* AIM OF THE EXERCISE *
Go through the data and tally the lines that hold the string "brown". Reply with the total alone.
** DATA TO USE follows **
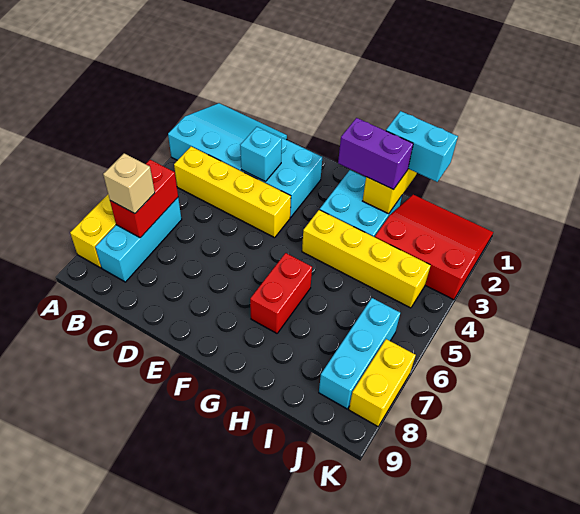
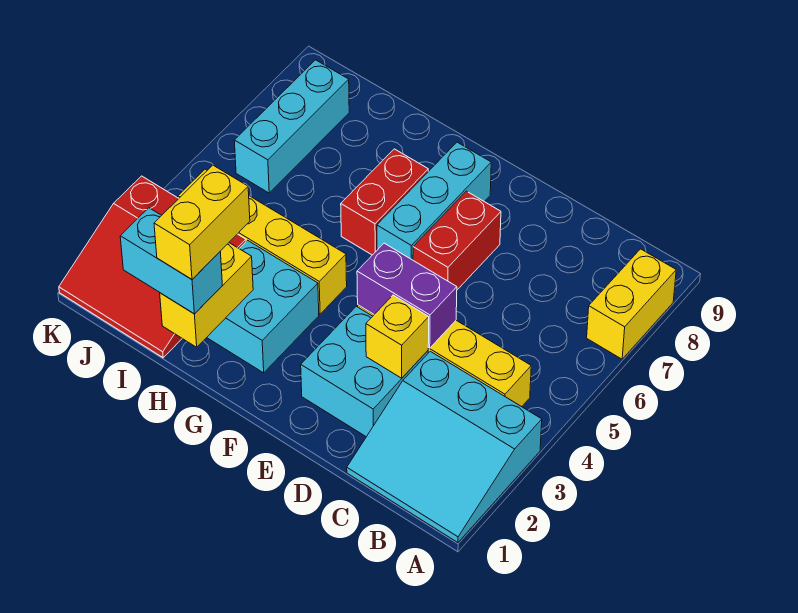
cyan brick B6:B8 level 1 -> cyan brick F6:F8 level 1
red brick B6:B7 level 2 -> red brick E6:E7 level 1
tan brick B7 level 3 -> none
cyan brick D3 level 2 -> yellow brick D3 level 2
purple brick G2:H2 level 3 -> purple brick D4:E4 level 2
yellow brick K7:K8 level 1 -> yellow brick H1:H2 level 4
** End of DATA TO USE **
** DATA TO USE follows **
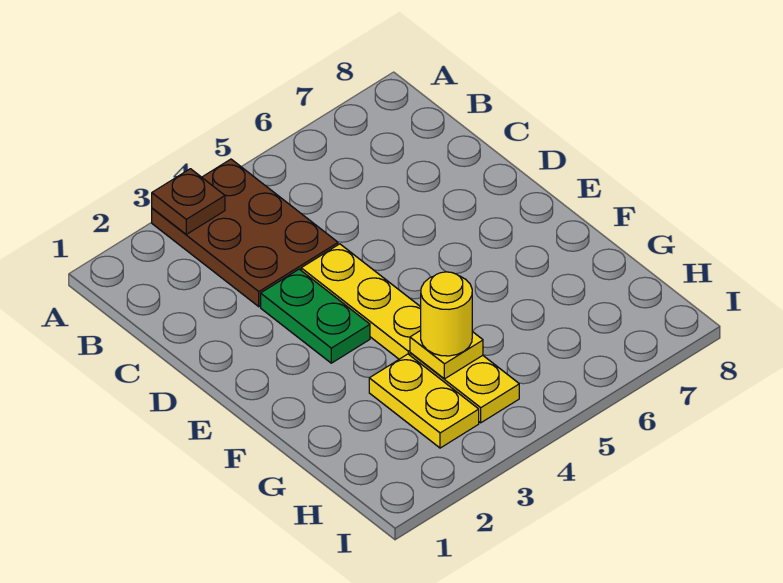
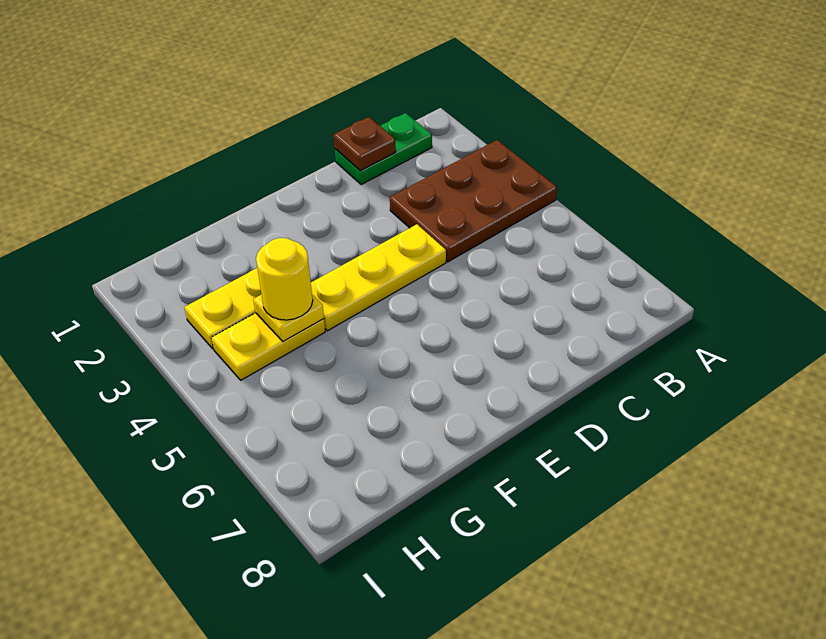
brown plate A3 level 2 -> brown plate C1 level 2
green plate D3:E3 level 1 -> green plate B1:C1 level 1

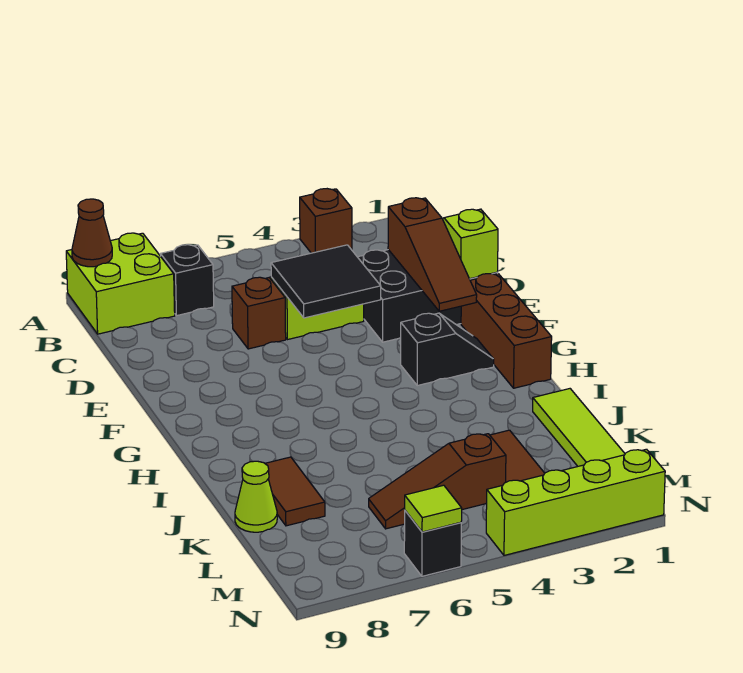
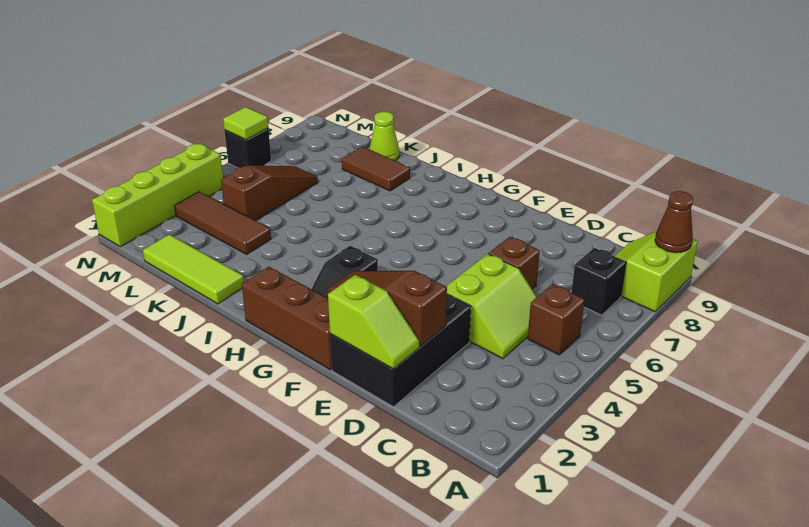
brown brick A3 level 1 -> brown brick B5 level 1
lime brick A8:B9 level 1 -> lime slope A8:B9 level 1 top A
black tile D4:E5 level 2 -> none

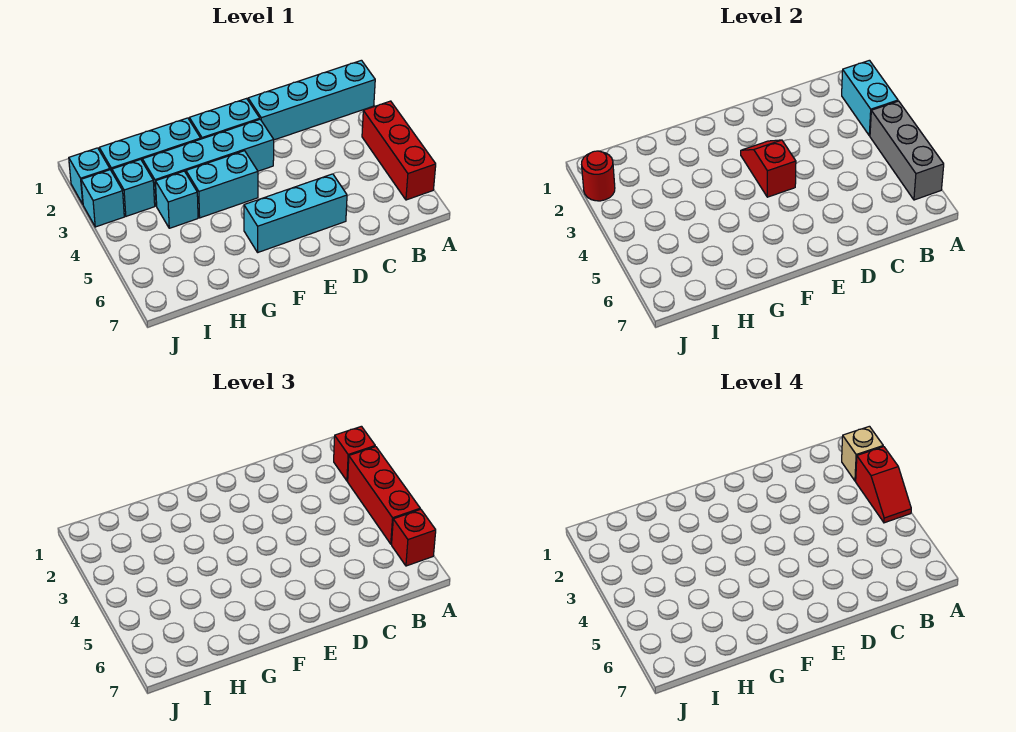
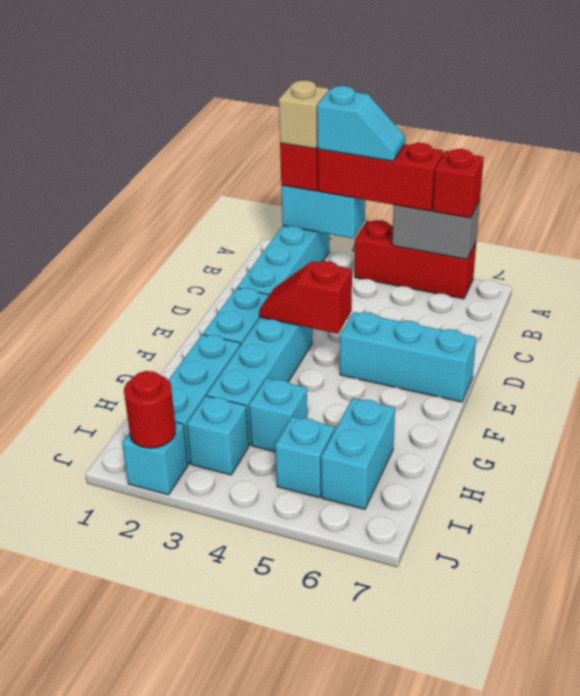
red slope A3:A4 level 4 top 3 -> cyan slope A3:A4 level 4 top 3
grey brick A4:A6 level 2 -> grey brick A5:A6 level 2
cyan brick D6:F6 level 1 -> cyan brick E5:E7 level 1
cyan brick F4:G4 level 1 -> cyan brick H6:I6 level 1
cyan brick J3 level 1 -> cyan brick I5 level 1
** End of DATA TO USE **
* PROBLEM SOLUTION *
2